§ EXERCISE DETAILS: Return all of the data verbatim, dropping any picture.

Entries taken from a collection
====================

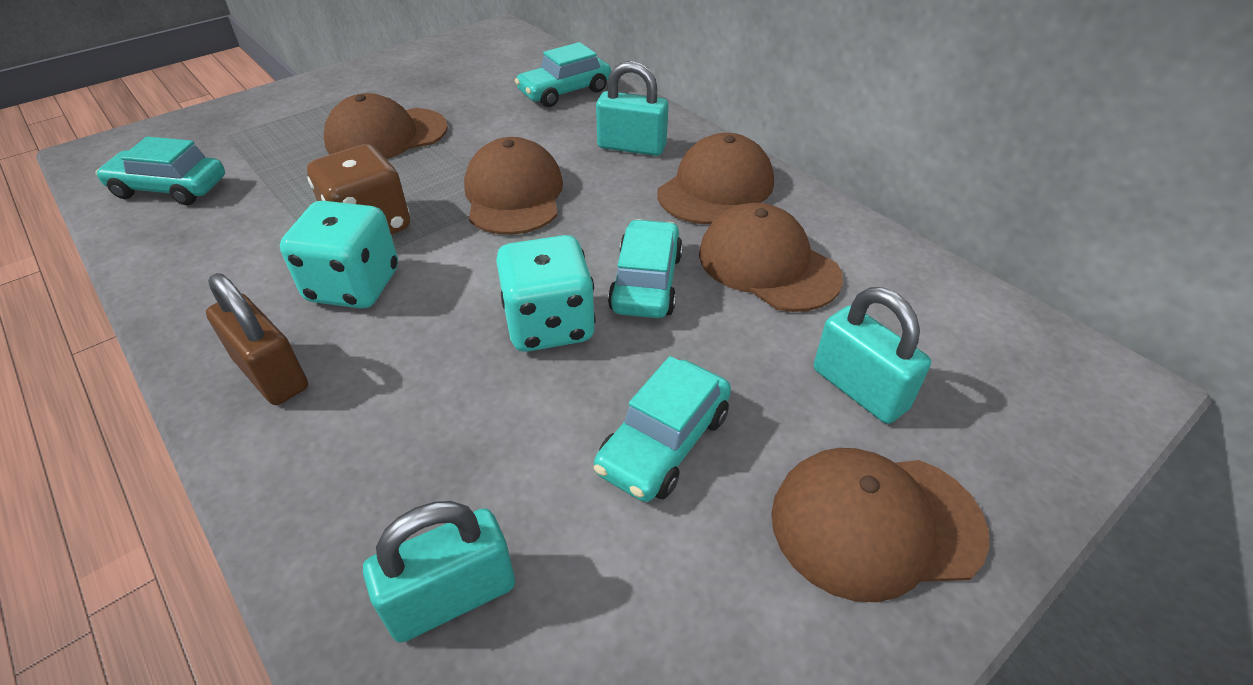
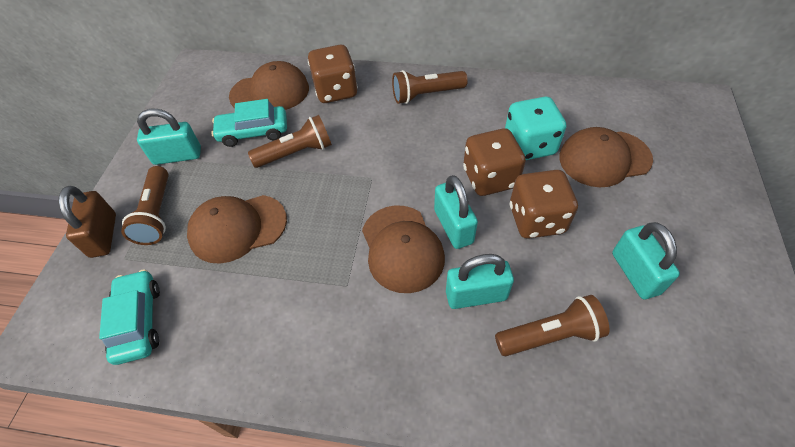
brown cap: 5 -> 4
brown dice: 1 -> 3
brown flashlight: 0 -> 4
turquoise car: 4 -> 2
turquoise dice: 2 -> 1
turquoise padlock: 3 -> 4

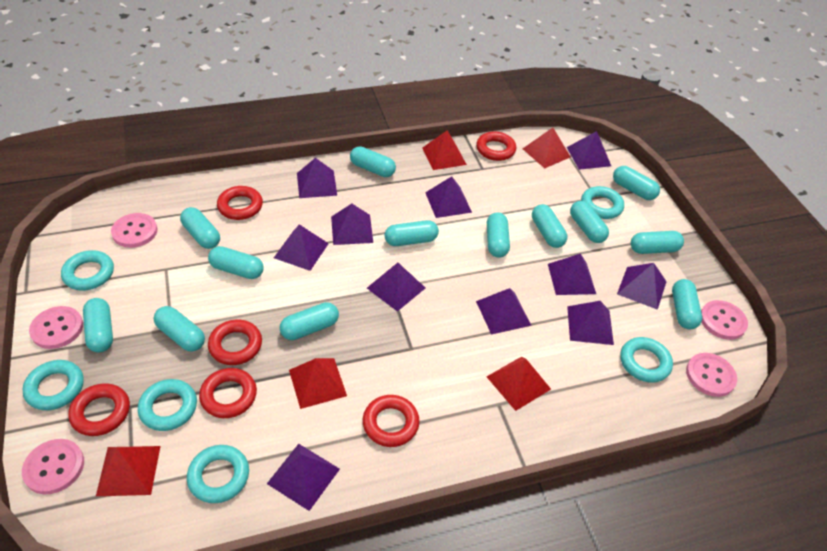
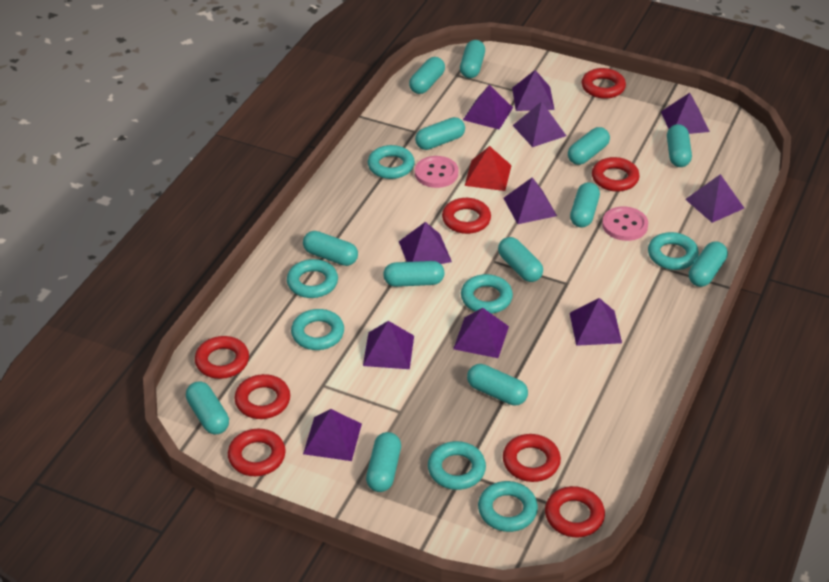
pink button: 5 -> 2
red pyramid: 5 -> 1
red ring: 6 -> 8
turquoise ring: 6 -> 7

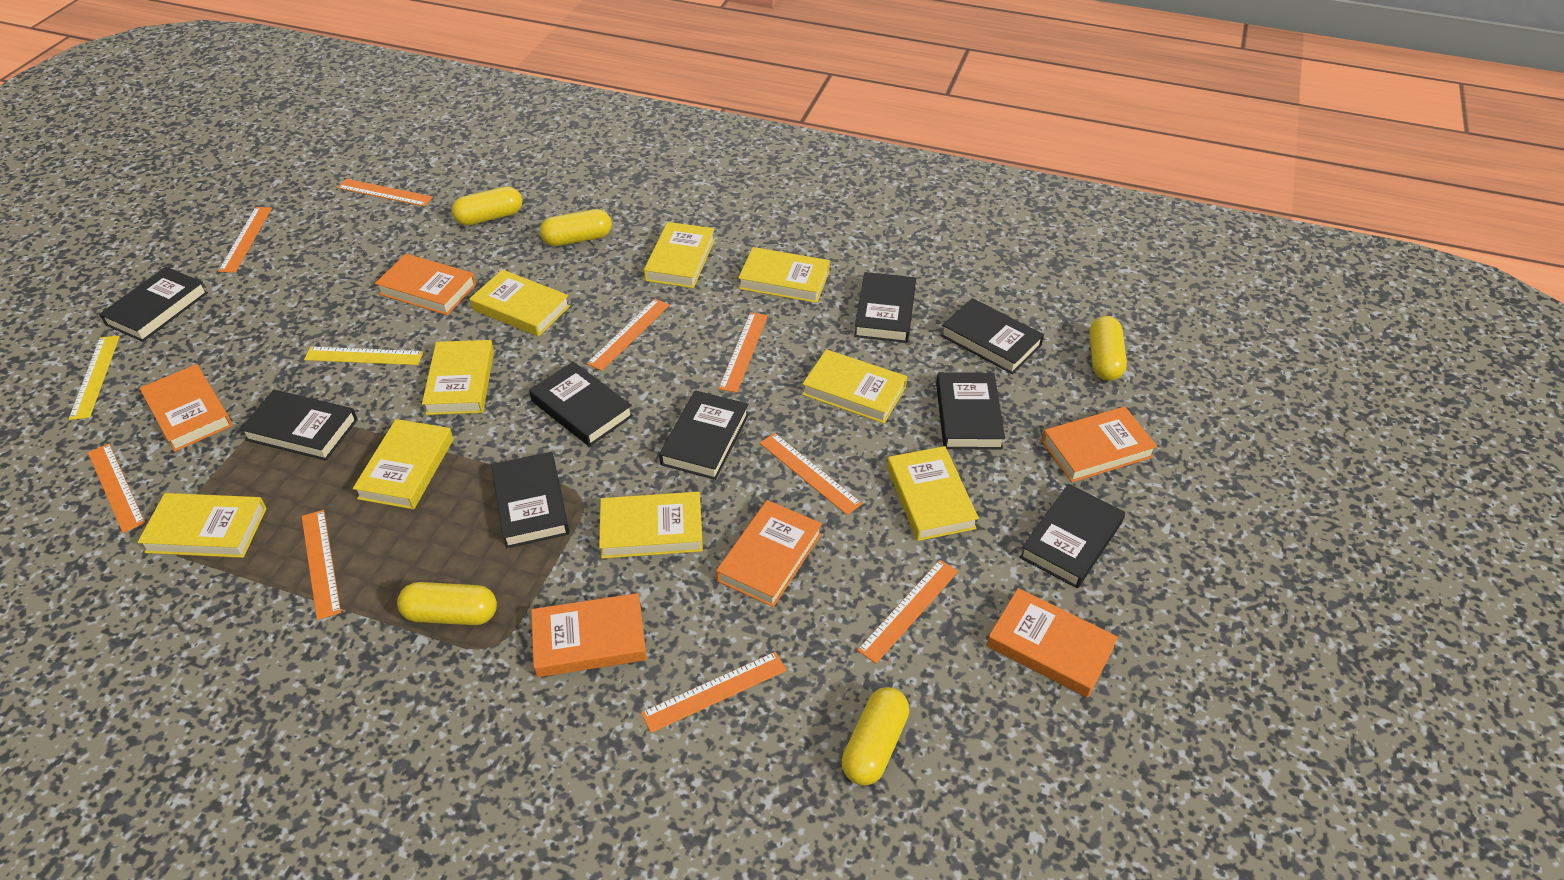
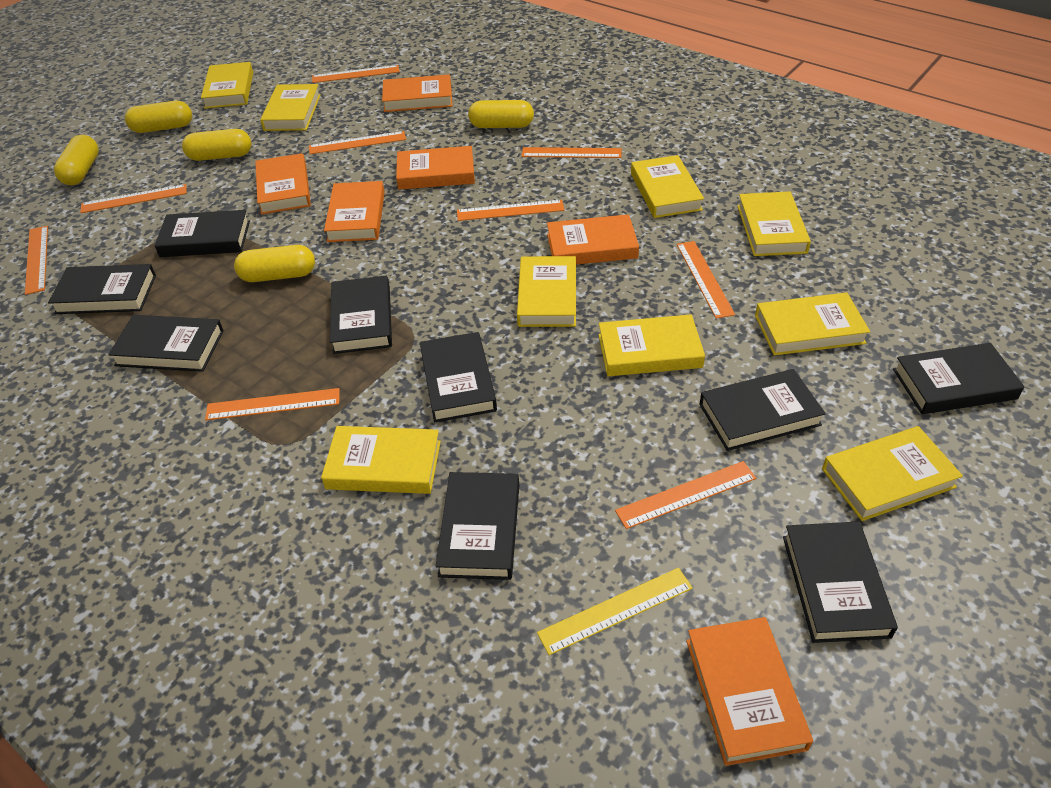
yellow ruler: 2 -> 1

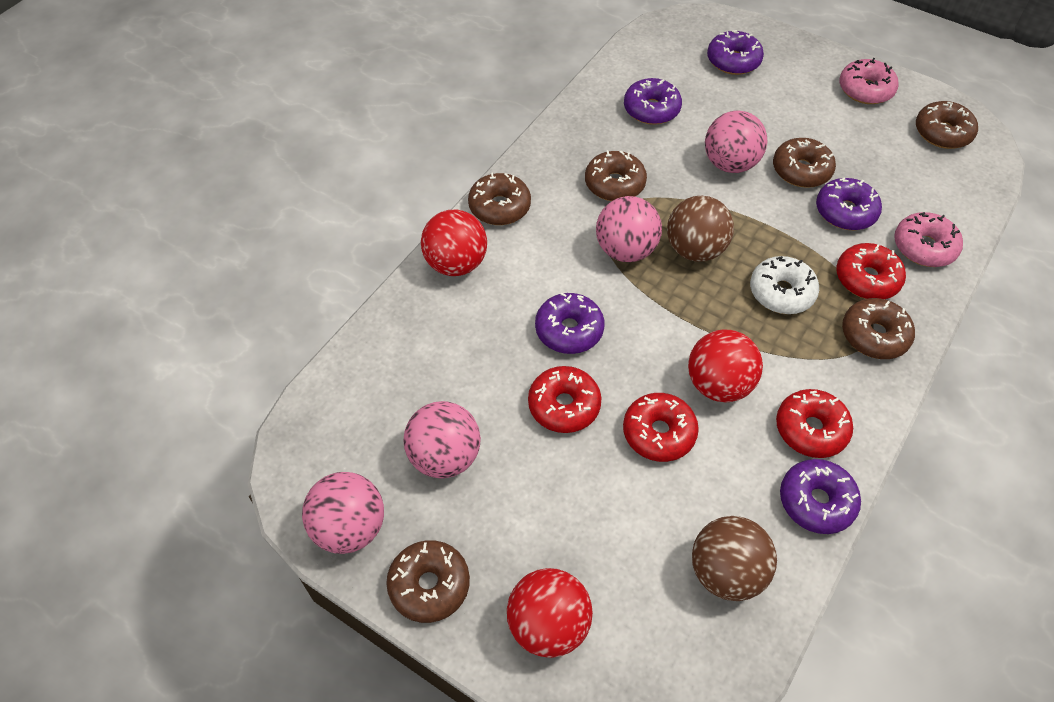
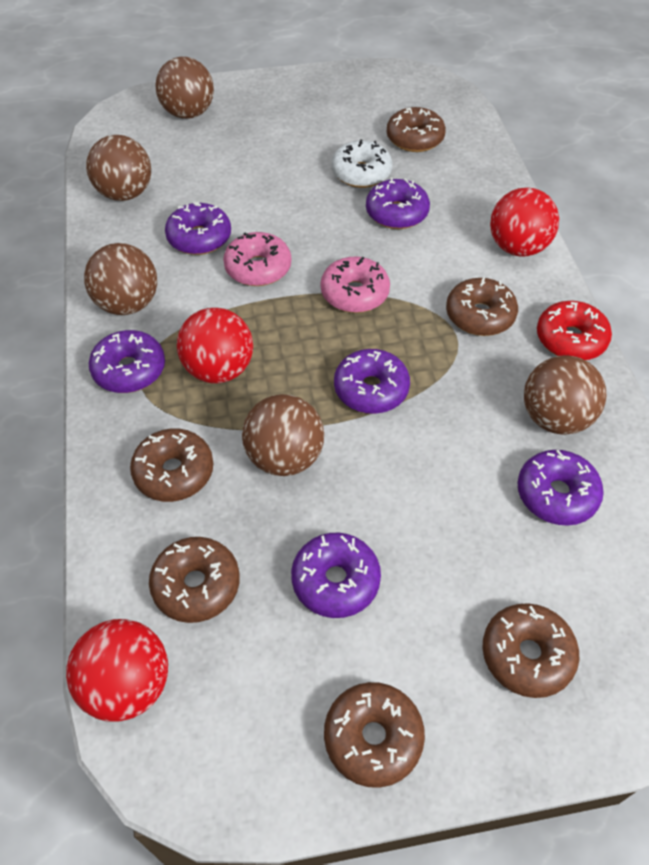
brown ball: 2 -> 5
pink ball: 4 -> 0
purple donut: 5 -> 6
red donut: 4 -> 1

====================

§ SOLUTION FOR THIS EXERCISE:
brown cap: 5 -> 4
brown dice: 1 -> 3
brown flashlight: 0 -> 4
turquoise car: 4 -> 2
turquoise dice: 2 -> 1
turquoise padlock: 3 -> 4

pink button: 5 -> 2
red pyramid: 5 -> 1
red ring: 6 -> 8
turquoise ring: 6 -> 7

yellow ruler: 2 -> 1

brown ball: 2 -> 5
pink ball: 4 -> 0
purple donut: 5 -> 6
red donut: 4 -> 1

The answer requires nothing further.